▶ **EXERCISE REQUIREMENTS**:
Taking the line with "This is a 0.092" as the first and the last line of the entries as the final one, copy that span exactly.

▶ **DATA FOR THIS TASK**:
[Start of section]

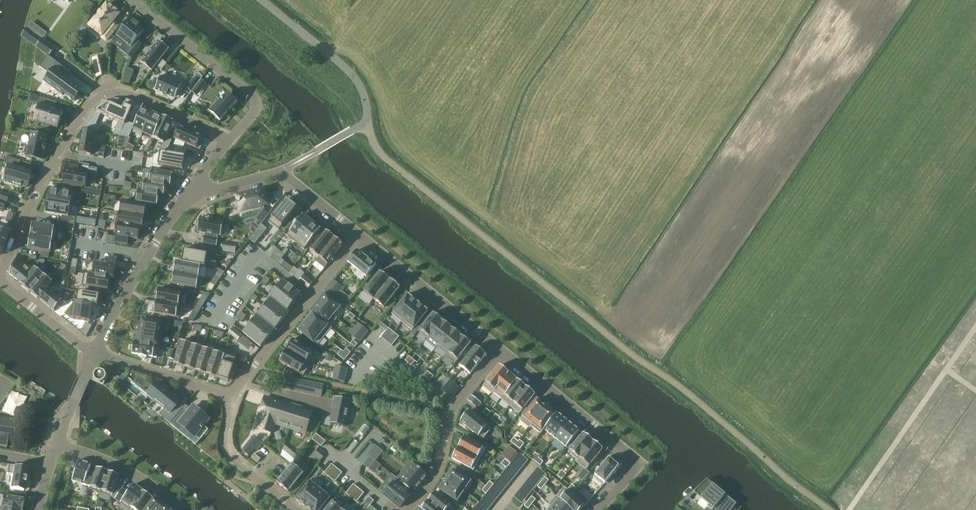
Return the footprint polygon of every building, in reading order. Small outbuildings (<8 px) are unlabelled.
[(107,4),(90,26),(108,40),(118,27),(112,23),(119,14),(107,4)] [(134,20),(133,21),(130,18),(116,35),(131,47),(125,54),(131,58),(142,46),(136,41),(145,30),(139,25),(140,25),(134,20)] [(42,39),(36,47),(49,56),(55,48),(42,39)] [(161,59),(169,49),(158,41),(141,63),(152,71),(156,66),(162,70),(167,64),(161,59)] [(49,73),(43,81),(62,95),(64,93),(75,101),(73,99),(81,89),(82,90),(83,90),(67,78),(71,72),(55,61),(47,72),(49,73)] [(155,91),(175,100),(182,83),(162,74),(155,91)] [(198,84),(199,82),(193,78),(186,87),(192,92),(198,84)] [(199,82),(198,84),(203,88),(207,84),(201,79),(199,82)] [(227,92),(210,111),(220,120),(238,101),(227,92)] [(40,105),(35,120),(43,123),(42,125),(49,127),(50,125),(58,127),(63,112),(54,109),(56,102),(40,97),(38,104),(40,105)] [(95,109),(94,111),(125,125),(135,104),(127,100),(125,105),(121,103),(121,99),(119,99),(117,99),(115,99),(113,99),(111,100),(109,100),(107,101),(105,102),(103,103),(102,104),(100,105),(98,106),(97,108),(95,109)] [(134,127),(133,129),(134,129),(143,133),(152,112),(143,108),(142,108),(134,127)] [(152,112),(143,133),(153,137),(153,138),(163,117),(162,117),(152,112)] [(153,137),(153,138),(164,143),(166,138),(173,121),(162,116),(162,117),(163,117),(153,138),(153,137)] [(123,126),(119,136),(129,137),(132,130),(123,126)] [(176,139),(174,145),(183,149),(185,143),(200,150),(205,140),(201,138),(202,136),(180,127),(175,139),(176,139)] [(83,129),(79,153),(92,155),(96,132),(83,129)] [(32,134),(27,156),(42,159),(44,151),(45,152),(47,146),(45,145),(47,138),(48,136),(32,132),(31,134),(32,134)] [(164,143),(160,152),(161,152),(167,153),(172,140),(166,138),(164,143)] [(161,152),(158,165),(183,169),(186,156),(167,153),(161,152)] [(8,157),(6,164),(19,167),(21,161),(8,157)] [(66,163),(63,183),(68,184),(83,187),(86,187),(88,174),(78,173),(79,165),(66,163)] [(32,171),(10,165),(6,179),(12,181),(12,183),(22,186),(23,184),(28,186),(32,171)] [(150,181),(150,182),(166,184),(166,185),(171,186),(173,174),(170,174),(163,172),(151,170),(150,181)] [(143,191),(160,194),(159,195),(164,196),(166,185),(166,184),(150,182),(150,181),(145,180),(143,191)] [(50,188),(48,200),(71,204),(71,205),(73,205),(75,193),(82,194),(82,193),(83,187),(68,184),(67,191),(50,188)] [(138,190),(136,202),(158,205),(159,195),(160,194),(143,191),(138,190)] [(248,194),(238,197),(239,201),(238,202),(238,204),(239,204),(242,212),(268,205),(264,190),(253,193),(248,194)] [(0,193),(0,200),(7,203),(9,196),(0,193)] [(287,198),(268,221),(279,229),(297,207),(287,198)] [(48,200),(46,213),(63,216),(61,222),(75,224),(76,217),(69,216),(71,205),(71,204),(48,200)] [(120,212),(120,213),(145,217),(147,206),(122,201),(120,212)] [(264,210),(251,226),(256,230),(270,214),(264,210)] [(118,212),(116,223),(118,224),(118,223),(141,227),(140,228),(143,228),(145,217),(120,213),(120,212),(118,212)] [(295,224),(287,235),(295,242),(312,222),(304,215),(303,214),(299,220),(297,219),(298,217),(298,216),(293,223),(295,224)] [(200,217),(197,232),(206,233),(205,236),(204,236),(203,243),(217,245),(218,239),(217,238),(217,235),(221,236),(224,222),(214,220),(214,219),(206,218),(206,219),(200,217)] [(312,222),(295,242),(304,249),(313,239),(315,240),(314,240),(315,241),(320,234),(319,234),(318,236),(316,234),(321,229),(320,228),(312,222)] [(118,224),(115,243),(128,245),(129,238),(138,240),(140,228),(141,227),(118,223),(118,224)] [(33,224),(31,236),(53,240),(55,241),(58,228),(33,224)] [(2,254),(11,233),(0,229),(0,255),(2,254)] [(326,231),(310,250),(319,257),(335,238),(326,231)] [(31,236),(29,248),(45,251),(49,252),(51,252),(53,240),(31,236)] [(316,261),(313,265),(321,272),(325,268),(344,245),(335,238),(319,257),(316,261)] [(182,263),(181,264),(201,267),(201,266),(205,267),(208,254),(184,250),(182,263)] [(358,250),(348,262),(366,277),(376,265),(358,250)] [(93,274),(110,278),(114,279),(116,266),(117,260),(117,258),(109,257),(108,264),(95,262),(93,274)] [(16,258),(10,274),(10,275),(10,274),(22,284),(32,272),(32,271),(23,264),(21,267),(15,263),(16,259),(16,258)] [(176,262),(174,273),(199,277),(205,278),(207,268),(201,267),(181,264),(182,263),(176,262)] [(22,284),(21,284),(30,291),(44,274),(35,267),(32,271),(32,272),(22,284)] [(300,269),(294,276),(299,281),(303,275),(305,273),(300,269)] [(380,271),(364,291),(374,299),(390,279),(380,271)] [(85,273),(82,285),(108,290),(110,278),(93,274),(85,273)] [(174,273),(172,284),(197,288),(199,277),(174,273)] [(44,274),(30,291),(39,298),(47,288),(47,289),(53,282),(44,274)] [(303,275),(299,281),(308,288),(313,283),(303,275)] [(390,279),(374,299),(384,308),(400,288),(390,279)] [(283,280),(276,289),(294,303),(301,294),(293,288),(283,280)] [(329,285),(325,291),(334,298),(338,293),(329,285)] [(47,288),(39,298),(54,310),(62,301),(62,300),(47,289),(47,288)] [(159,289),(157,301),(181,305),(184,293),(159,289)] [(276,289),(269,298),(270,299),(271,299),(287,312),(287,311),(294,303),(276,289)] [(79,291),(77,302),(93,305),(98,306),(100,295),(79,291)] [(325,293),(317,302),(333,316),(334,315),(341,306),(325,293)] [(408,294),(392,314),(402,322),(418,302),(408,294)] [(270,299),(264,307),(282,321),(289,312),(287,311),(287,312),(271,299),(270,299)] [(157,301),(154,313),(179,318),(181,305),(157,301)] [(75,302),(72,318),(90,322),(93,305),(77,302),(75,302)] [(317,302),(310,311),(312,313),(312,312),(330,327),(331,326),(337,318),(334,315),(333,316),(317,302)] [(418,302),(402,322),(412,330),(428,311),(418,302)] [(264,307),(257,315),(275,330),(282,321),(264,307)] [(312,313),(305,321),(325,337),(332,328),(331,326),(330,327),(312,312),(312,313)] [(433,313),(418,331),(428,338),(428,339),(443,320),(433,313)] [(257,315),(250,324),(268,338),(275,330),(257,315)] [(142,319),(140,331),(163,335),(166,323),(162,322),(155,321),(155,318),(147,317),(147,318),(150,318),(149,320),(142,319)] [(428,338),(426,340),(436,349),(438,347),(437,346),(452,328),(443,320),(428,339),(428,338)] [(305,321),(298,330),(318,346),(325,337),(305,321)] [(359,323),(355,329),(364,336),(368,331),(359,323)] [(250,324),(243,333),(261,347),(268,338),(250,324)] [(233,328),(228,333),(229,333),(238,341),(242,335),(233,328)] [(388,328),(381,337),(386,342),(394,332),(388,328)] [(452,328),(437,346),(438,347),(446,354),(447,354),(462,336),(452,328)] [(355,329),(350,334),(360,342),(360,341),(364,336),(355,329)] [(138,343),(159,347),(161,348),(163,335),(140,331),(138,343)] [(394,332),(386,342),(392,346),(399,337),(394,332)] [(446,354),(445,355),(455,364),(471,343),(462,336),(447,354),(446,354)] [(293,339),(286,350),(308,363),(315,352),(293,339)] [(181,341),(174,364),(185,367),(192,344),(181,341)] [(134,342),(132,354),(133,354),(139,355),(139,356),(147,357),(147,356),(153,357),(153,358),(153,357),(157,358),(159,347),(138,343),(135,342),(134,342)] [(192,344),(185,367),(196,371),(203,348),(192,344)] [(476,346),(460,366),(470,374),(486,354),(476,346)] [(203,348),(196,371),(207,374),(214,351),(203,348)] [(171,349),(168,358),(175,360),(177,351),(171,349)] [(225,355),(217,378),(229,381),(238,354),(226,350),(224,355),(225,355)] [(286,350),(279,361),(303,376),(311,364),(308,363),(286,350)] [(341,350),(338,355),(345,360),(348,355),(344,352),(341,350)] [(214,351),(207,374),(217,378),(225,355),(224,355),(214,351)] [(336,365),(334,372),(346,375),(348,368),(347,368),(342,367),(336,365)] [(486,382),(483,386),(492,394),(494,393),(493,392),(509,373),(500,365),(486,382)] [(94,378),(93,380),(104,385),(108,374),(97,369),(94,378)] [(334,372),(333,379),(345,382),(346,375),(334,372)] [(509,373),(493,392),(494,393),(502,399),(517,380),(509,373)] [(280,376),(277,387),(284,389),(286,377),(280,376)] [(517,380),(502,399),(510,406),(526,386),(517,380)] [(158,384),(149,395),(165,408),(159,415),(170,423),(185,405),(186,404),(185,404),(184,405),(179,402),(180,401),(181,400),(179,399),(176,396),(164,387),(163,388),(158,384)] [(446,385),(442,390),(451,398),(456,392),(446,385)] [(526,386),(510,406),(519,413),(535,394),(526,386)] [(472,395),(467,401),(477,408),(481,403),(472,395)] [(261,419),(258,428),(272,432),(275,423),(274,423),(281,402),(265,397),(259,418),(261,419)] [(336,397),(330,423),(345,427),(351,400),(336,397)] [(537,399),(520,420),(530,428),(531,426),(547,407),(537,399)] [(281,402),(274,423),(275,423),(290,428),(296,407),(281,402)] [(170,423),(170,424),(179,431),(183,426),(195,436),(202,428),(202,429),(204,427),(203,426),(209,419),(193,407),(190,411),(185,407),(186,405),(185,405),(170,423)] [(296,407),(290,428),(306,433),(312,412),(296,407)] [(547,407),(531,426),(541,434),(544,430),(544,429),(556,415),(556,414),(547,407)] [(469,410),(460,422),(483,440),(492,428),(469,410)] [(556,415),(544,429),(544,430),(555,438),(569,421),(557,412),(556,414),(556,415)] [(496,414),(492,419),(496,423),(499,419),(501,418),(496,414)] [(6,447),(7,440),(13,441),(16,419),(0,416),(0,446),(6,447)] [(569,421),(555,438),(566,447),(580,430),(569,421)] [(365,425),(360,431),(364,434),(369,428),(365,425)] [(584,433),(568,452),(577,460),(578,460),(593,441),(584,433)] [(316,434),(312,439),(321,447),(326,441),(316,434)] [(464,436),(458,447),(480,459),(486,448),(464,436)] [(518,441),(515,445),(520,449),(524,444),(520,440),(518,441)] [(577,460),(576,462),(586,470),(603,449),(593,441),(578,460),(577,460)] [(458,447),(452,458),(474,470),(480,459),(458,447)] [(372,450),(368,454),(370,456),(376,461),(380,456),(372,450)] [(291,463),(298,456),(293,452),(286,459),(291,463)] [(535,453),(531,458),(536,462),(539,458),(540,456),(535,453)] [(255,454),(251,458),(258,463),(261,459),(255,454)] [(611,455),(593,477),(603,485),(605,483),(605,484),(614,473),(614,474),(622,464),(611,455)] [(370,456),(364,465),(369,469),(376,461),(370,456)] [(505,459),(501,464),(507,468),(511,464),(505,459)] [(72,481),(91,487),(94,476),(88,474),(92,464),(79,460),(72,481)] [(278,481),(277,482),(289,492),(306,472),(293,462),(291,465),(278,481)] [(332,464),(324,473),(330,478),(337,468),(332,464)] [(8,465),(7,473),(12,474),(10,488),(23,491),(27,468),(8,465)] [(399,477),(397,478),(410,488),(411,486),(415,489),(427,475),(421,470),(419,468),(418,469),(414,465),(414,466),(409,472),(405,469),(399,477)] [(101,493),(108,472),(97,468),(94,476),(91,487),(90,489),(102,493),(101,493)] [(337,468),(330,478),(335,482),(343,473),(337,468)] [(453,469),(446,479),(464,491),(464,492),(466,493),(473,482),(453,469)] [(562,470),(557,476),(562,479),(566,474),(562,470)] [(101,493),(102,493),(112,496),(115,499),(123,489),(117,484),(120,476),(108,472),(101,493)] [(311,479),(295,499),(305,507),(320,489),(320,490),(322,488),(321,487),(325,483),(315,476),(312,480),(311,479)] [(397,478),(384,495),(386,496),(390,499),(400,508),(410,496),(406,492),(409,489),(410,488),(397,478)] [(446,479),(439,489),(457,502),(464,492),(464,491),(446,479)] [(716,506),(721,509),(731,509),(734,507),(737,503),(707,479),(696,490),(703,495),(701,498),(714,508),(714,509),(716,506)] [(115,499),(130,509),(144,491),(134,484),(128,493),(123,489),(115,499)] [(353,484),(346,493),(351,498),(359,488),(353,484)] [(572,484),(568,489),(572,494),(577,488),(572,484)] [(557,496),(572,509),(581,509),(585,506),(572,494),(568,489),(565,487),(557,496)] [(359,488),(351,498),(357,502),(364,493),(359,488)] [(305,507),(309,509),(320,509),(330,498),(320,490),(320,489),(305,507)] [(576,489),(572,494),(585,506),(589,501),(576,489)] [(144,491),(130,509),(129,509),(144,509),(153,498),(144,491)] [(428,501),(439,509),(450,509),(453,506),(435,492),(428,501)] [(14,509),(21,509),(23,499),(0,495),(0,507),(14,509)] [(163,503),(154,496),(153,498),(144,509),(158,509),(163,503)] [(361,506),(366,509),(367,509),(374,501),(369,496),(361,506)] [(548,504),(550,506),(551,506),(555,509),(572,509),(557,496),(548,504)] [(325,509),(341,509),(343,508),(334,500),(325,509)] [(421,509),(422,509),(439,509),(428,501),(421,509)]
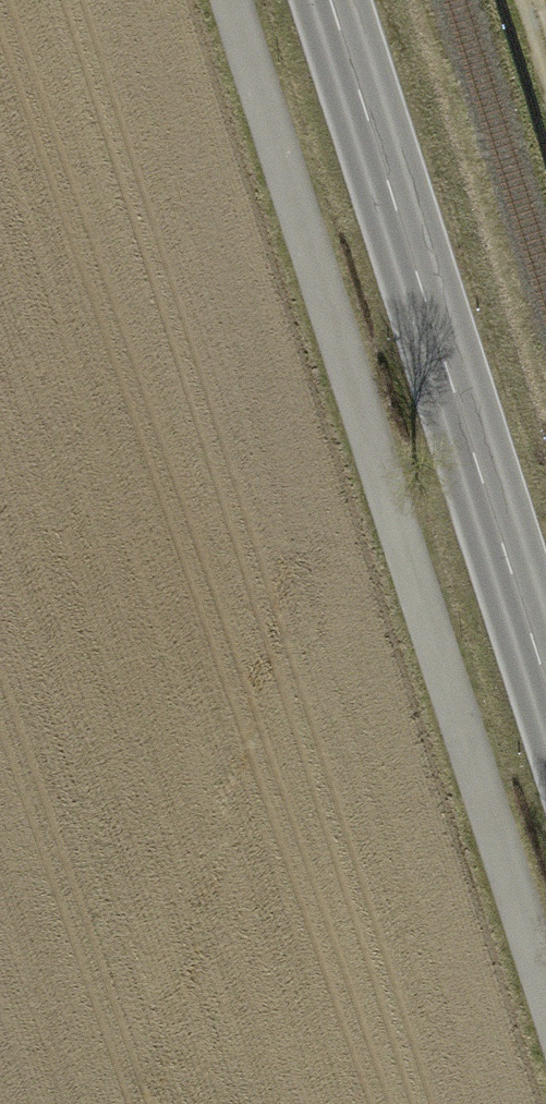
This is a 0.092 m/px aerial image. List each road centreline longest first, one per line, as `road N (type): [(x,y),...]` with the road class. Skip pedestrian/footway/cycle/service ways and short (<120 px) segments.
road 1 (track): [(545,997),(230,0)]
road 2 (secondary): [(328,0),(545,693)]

[End of section]

▶ **OUTPUT FOR THIS EXERCISE**:
This is a 0.092 m/px aerial image. List each road centreline longest first, one per line, as `road N (type): [(x,y),...]` with the road class. Skip pedestrian/footway/cycle/service ways and short (<120 px) segments.
road 1 (track): [(545,997),(230,0)]
road 2 (secondary): [(328,0),(545,693)]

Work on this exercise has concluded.